(Saved data entries)
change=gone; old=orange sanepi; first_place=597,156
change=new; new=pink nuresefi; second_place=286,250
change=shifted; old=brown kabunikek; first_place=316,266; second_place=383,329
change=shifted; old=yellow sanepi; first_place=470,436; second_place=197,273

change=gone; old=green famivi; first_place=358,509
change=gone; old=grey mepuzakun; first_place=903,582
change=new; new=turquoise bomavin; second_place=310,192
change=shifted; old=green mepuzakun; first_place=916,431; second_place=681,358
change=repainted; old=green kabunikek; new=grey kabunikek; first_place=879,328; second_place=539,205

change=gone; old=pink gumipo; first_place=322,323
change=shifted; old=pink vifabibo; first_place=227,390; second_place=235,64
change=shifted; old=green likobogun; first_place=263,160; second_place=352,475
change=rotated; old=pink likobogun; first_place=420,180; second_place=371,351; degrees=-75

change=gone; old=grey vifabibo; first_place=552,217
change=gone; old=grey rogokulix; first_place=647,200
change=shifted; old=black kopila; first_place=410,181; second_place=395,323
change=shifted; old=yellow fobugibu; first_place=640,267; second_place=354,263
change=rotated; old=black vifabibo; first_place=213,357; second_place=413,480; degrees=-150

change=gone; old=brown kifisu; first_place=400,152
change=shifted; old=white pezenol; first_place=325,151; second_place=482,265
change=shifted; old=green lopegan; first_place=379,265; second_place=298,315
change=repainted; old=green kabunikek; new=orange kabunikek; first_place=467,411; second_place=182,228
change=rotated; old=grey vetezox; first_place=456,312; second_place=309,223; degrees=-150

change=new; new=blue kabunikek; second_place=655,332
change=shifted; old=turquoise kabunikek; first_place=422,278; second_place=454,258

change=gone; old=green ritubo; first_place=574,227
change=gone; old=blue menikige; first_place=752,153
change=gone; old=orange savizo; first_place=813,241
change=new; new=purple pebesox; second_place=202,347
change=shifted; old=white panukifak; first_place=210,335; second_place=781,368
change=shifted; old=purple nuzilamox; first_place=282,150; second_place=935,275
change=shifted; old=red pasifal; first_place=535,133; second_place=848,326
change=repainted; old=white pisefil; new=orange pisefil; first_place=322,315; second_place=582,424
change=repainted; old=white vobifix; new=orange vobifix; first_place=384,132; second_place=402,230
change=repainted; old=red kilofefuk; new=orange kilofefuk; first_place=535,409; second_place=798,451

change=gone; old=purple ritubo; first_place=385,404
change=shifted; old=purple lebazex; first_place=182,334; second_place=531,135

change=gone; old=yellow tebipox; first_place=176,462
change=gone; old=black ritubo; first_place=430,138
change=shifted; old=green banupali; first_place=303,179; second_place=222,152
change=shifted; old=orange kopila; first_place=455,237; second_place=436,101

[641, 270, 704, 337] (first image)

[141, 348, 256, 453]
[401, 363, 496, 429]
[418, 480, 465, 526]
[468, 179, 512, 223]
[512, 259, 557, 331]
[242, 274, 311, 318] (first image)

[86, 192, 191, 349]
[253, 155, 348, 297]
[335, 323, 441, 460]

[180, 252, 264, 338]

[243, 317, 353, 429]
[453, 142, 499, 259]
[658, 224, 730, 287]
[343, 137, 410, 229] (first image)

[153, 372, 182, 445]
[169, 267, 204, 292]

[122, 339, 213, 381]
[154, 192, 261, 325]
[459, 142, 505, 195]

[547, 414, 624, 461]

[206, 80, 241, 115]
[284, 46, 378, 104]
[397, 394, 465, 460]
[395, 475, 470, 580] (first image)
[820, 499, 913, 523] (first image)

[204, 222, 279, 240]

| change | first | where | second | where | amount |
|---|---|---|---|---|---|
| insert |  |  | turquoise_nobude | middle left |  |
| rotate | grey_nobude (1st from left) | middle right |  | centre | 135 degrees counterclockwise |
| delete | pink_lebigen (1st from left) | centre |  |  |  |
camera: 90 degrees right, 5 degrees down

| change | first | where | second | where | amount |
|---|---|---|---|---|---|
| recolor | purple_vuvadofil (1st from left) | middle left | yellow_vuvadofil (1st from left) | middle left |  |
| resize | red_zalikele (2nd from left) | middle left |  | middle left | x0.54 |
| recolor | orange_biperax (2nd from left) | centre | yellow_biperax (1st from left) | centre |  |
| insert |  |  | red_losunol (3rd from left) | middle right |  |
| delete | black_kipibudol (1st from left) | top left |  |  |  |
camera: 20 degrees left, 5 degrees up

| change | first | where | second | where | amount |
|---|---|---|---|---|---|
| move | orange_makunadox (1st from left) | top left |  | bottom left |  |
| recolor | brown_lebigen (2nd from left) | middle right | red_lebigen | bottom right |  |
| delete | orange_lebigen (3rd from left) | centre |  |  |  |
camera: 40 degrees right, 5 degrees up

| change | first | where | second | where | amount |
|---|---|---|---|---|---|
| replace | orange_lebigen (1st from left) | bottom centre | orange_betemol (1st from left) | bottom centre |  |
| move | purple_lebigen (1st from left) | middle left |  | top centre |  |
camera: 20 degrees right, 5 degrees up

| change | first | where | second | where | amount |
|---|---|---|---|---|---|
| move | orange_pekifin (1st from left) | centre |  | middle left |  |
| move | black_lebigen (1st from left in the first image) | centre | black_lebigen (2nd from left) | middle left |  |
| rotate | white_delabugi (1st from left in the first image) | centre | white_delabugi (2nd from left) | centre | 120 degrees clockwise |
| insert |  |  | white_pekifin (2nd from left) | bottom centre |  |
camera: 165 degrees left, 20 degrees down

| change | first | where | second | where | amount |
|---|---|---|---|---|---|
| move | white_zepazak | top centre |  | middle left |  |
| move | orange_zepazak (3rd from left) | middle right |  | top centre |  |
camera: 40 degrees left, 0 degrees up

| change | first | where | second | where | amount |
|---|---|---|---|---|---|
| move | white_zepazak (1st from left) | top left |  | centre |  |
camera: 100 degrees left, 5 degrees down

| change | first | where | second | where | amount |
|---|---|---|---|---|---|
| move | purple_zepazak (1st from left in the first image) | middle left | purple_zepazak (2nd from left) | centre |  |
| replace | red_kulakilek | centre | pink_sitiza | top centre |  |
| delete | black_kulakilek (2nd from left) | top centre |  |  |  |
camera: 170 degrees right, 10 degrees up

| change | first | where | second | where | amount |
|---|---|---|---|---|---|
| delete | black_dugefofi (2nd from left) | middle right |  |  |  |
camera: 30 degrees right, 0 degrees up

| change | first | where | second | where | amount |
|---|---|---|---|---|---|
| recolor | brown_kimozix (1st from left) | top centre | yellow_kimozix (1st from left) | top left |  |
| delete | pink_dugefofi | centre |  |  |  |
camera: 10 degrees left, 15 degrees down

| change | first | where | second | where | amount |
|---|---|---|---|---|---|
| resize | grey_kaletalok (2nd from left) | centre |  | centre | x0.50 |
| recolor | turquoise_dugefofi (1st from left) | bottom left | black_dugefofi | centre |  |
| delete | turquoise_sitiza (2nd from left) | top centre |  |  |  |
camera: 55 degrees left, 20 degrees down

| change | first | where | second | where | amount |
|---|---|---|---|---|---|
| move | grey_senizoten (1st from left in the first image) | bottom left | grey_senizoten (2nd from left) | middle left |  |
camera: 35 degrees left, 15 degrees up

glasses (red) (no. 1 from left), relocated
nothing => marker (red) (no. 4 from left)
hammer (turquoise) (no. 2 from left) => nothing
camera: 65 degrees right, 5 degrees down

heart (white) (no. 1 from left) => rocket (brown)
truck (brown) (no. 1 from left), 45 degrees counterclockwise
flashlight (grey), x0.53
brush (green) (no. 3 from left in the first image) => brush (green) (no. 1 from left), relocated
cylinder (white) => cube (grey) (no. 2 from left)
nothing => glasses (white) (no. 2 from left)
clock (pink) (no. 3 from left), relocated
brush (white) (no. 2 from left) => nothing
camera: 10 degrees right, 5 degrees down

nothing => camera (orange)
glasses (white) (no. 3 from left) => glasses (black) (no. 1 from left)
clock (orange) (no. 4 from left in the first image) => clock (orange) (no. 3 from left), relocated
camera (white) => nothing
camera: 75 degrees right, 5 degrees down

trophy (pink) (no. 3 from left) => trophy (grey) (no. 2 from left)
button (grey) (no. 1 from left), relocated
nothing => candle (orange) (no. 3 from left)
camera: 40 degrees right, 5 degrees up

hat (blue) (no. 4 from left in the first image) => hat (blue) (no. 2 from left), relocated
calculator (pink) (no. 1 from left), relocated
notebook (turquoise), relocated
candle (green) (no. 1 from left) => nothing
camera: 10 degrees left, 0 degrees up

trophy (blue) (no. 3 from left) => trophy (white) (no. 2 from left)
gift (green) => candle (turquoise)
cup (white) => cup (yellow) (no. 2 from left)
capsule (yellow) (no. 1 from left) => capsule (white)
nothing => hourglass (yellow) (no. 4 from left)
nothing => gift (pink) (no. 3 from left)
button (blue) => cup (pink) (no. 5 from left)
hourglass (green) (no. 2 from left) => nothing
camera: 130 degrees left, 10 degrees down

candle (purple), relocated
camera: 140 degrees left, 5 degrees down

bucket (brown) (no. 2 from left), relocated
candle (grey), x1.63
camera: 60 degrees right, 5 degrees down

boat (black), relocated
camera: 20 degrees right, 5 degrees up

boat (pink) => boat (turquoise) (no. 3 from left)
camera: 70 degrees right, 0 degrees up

» Aim of the exercise
Retype the records above from the very first line down to the line with "change=shifted; old=brown kabunikek;", keeping both of those lines. Include nothing beyond them.

» Written solution
change=gone; old=orange sanepi; first_place=597,156
change=new; new=pink nuresefi; second_place=286,250
change=shifted; old=brown kabunikek; first_place=316,266; second_place=383,329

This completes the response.